Revision tracking records
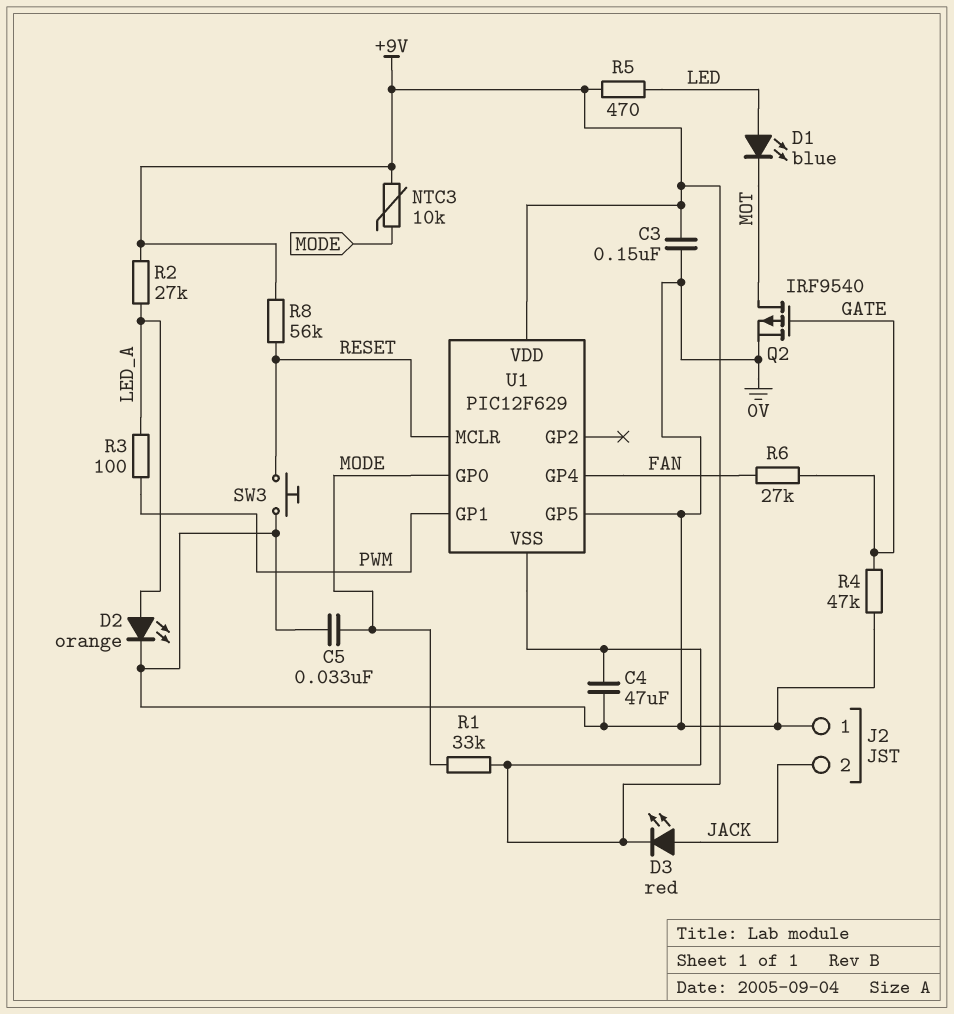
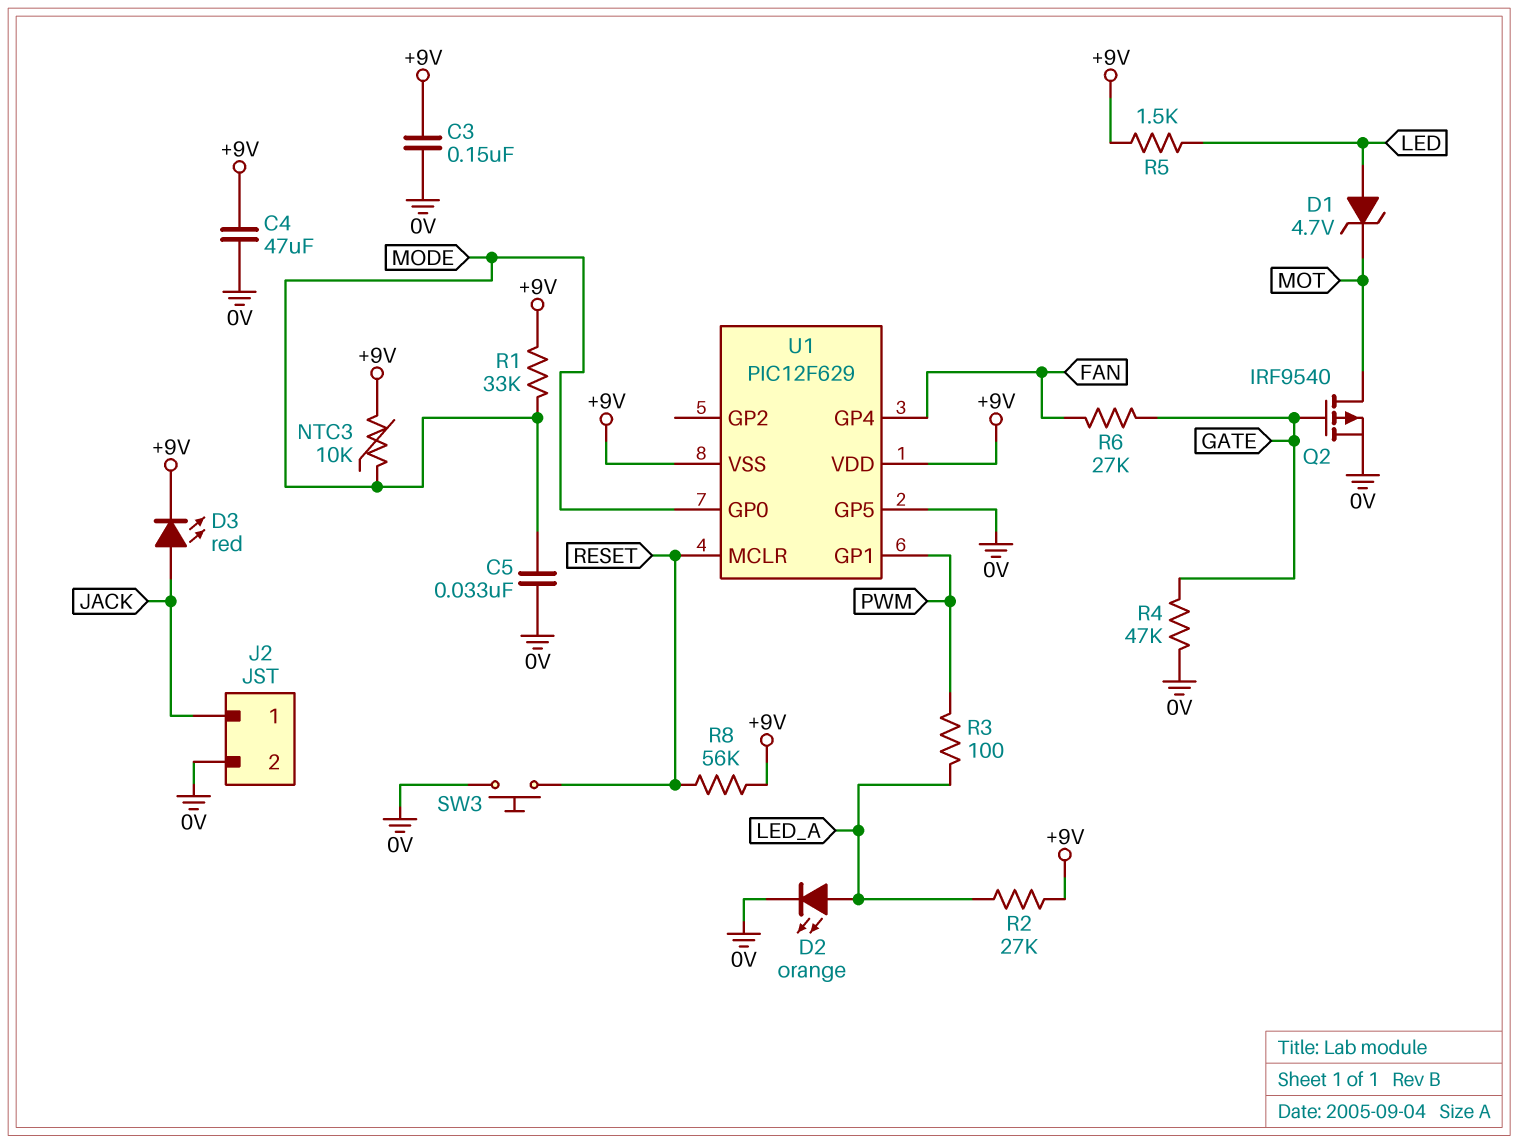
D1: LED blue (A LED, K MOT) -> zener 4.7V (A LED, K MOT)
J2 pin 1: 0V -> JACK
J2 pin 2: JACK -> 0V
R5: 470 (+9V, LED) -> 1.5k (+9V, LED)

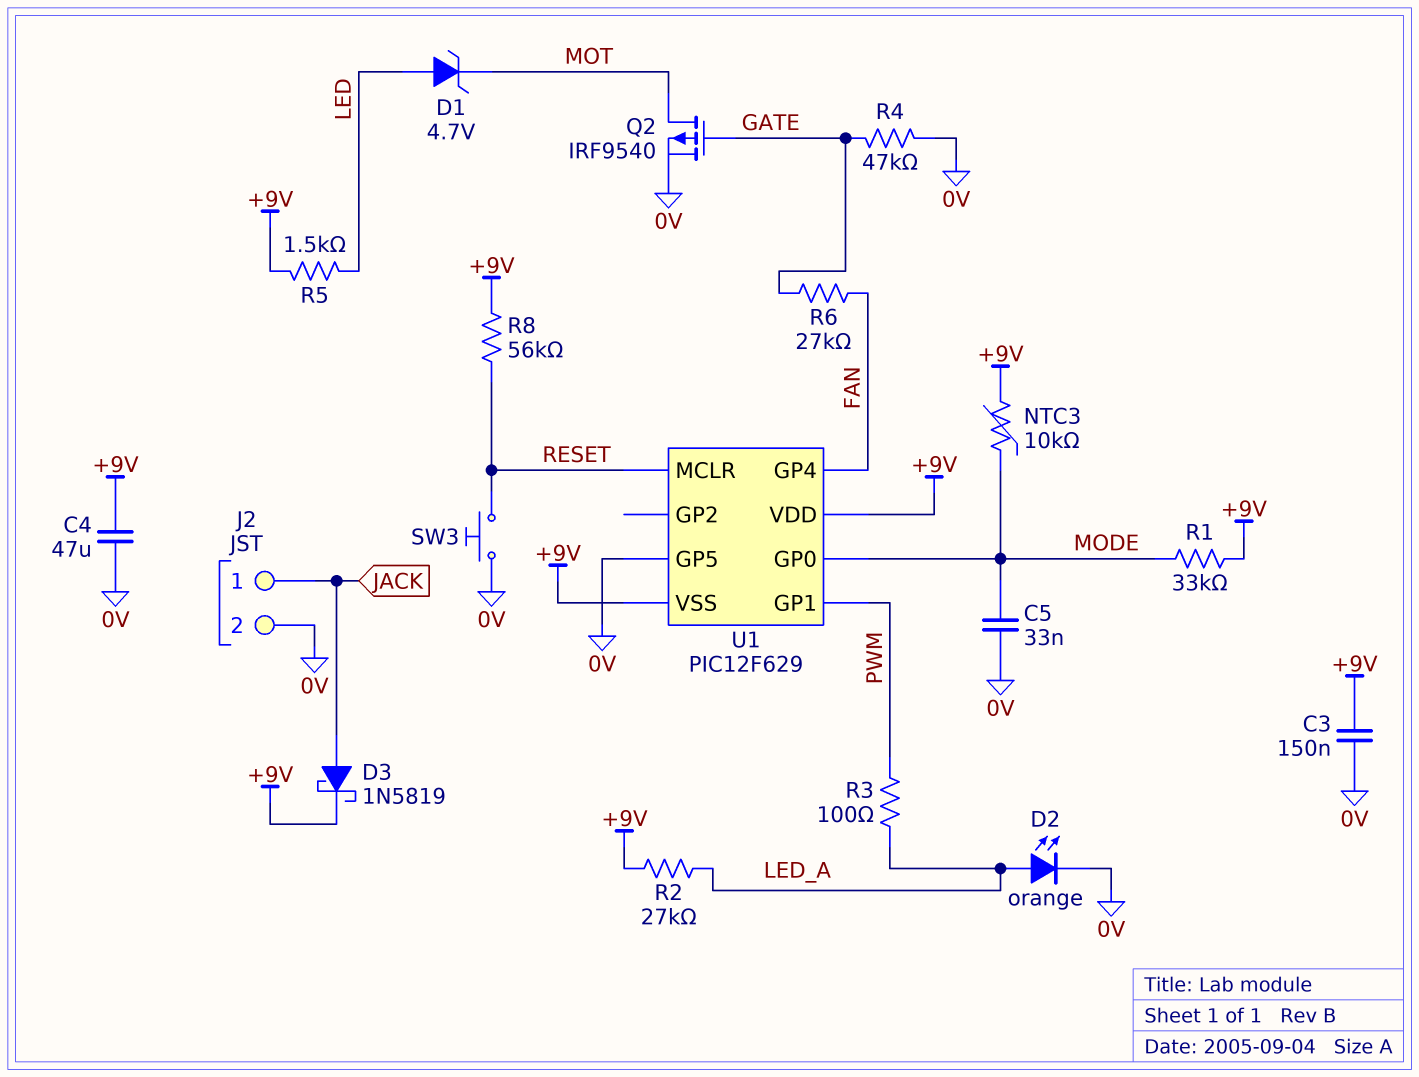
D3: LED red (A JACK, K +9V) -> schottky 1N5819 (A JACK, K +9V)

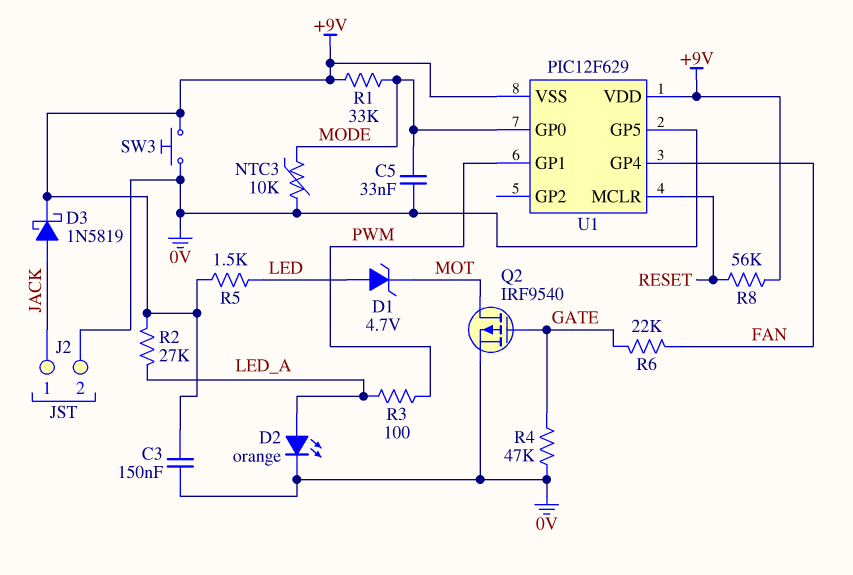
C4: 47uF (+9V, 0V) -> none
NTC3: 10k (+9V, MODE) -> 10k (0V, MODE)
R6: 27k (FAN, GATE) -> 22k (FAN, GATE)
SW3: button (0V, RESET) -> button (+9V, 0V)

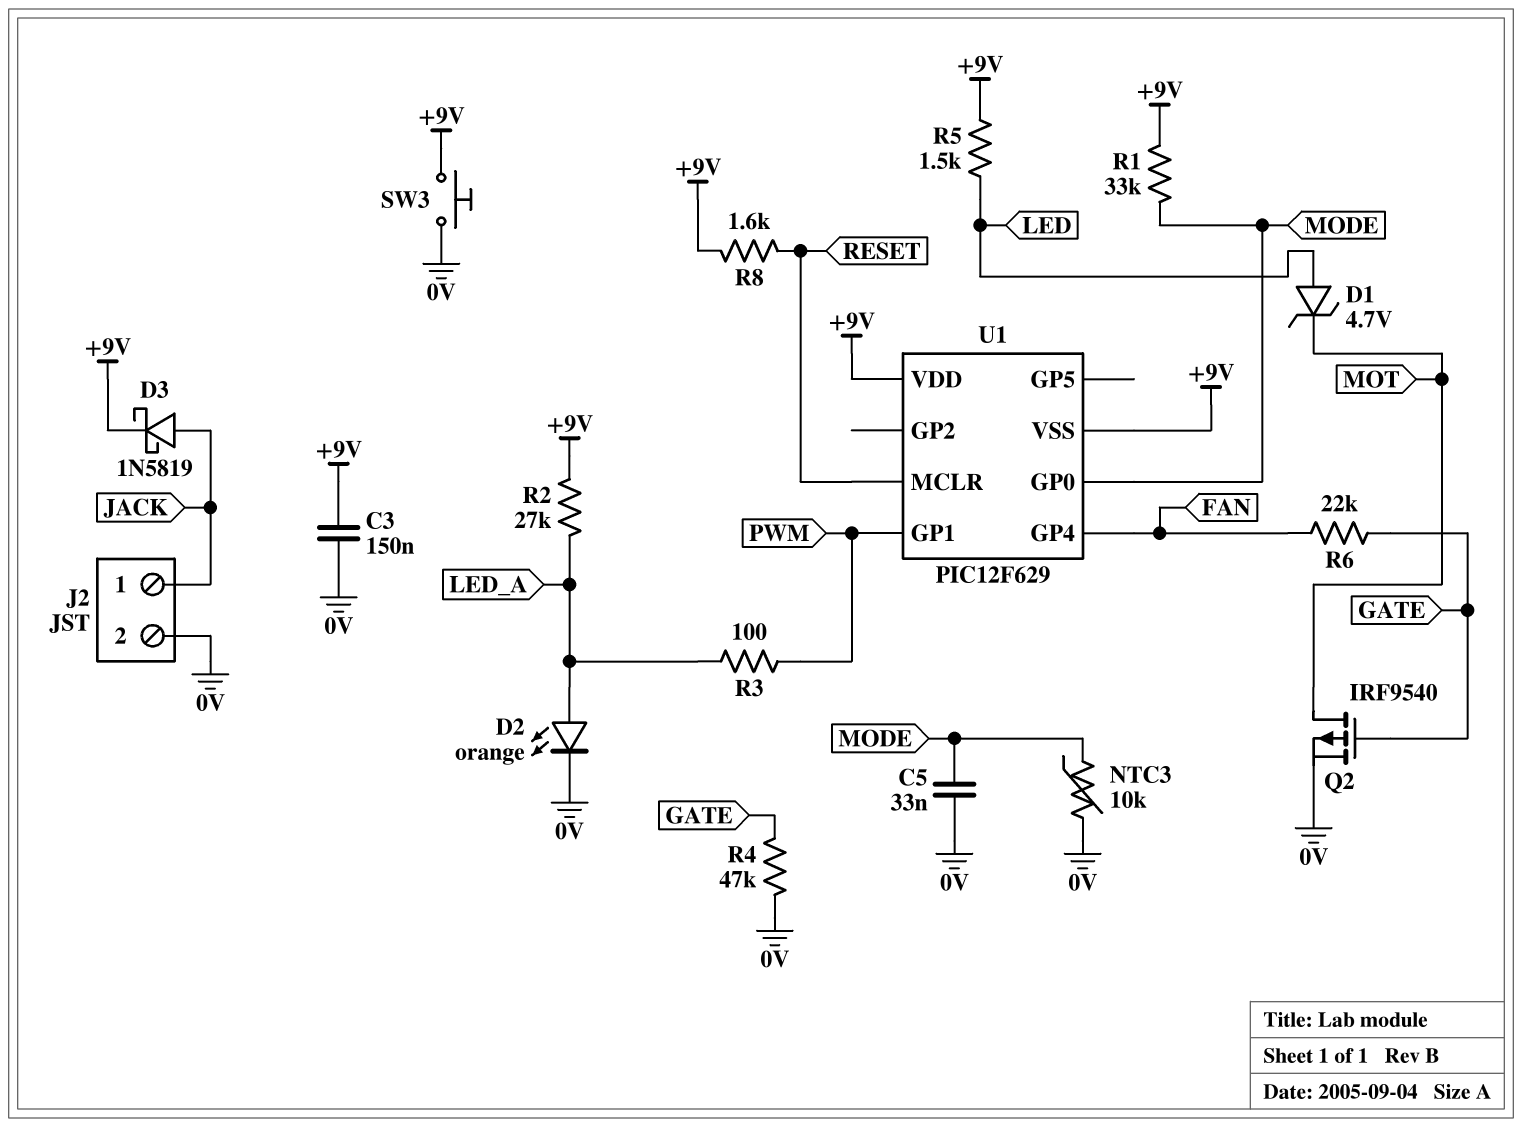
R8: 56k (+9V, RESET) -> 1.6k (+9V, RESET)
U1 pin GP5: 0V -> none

▸ **WORK TO COMPLETE**
The records above must be returned exactly, with each picture omitted.

▸ **EXERCISE RESULT**
D1: LED blue (A LED, K MOT) -> zener 4.7V (A LED, K MOT)
J2 pin 1: 0V -> JACK
J2 pin 2: JACK -> 0V
R5: 470 (+9V, LED) -> 1.5k (+9V, LED)

D3: LED red (A JACK, K +9V) -> schottky 1N5819 (A JACK, K +9V)

C4: 47uF (+9V, 0V) -> none
NTC3: 10k (+9V, MODE) -> 10k (0V, MODE)
R6: 27k (FAN, GATE) -> 22k (FAN, GATE)
SW3: button (0V, RESET) -> button (+9V, 0V)

R8: 56k (+9V, RESET) -> 1.6k (+9V, RESET)
U1 pin GP5: 0V -> none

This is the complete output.